Given records below:
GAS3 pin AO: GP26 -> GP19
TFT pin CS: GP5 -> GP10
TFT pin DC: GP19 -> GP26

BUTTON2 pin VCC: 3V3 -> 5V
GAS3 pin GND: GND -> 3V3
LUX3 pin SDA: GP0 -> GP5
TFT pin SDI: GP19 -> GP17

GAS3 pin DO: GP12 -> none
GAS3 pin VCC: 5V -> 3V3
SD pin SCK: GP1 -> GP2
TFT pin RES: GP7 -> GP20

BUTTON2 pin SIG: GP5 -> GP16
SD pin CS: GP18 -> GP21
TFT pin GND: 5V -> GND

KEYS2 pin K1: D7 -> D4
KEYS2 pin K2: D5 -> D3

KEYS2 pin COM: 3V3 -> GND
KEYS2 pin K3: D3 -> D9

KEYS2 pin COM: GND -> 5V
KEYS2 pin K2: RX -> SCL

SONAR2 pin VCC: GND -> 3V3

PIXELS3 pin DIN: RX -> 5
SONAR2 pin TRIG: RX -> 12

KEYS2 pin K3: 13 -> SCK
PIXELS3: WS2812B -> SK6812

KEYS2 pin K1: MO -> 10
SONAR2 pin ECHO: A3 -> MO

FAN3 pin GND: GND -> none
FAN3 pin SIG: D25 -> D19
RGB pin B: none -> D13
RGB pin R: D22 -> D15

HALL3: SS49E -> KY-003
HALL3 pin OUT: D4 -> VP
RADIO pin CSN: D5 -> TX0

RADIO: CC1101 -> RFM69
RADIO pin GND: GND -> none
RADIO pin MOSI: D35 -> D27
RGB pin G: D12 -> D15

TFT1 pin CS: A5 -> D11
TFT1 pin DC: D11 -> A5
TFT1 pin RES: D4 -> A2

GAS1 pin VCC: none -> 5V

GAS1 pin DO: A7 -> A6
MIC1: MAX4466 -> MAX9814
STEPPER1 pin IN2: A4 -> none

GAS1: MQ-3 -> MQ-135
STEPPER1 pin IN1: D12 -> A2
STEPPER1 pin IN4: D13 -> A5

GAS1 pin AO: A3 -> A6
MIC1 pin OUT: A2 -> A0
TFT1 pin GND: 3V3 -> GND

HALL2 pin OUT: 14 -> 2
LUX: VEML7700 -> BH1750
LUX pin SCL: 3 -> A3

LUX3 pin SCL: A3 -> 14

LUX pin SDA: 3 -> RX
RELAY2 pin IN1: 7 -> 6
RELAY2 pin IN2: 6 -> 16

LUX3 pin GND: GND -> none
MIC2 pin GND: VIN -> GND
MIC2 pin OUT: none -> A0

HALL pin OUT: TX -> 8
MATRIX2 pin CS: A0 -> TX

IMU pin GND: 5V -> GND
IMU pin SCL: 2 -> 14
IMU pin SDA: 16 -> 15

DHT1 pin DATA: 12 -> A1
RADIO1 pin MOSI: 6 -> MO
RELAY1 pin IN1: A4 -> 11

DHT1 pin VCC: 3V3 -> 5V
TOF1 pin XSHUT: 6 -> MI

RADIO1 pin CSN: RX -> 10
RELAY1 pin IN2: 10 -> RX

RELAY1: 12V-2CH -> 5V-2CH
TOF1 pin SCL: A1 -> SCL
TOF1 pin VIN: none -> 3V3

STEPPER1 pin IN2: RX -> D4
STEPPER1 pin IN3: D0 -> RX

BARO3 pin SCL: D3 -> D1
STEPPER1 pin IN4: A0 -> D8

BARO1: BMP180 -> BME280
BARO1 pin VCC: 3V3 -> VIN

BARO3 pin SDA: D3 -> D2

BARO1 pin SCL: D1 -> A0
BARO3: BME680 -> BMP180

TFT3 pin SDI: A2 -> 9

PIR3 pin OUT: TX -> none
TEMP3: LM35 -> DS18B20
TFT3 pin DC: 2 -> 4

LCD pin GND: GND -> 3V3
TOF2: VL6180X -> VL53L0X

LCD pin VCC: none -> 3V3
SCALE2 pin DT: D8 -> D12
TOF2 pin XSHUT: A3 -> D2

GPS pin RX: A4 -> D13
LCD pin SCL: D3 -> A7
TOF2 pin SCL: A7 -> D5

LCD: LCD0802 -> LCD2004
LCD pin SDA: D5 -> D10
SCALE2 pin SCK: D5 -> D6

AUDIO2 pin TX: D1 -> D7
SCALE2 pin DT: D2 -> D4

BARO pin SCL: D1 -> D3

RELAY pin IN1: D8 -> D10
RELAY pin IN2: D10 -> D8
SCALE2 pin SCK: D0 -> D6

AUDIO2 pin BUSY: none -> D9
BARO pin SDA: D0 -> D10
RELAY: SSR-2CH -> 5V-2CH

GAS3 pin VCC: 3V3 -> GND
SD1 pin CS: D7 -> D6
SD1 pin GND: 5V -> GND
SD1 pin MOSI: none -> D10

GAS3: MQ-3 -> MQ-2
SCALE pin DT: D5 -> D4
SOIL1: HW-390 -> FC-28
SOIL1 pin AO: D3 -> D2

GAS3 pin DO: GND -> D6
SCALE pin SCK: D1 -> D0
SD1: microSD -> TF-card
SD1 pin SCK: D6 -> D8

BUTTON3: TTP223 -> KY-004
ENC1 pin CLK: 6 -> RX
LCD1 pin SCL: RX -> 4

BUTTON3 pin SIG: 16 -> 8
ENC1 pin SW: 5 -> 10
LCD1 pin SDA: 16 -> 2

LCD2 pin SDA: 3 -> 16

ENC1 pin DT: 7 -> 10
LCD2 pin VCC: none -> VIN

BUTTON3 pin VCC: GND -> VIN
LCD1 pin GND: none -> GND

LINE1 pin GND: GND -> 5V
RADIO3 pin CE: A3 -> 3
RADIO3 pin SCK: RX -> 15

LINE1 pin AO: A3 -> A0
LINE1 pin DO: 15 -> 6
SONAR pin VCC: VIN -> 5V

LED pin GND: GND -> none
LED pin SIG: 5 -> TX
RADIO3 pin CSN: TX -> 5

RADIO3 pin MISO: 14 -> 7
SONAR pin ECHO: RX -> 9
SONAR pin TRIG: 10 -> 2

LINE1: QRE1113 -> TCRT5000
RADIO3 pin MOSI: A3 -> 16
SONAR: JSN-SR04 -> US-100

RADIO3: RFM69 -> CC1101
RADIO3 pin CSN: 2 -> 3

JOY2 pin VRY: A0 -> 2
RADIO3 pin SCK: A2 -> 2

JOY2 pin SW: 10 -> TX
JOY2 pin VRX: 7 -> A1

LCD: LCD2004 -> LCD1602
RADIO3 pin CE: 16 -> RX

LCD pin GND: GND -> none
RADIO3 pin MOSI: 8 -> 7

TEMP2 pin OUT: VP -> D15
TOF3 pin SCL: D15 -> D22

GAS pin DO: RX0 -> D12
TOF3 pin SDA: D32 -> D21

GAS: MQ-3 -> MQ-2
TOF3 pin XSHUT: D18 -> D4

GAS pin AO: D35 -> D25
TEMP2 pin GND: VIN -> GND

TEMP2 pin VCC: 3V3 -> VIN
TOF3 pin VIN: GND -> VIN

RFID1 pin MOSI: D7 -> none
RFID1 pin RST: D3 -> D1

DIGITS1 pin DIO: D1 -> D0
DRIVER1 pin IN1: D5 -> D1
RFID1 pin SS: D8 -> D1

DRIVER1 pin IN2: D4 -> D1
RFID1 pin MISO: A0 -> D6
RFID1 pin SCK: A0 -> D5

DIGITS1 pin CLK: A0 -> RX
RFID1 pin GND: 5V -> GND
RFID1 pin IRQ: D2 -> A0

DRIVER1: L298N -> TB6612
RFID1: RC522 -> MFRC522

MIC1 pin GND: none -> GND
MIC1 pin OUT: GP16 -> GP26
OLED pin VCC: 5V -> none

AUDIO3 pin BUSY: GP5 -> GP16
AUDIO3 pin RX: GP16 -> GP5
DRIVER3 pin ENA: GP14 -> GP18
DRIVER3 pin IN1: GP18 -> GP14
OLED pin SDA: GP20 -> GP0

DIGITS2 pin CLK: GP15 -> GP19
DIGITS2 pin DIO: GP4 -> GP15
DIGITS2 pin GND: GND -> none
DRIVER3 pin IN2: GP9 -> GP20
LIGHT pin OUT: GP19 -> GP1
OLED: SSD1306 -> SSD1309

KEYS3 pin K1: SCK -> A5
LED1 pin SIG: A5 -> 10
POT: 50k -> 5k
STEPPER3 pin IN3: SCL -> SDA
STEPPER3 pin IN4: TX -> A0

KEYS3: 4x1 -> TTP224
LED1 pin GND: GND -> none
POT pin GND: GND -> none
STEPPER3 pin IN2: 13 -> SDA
End of Given records.
§ **Task brief**
Show each line of the material that includes the string "XSHUT" by copying it.

§ **Result for this exercise**
TOF1 pin XSHUT: 6 -> MI
TOF2 pin XSHUT: A3 -> D2
TOF3 pin XSHUT: D18 -> D4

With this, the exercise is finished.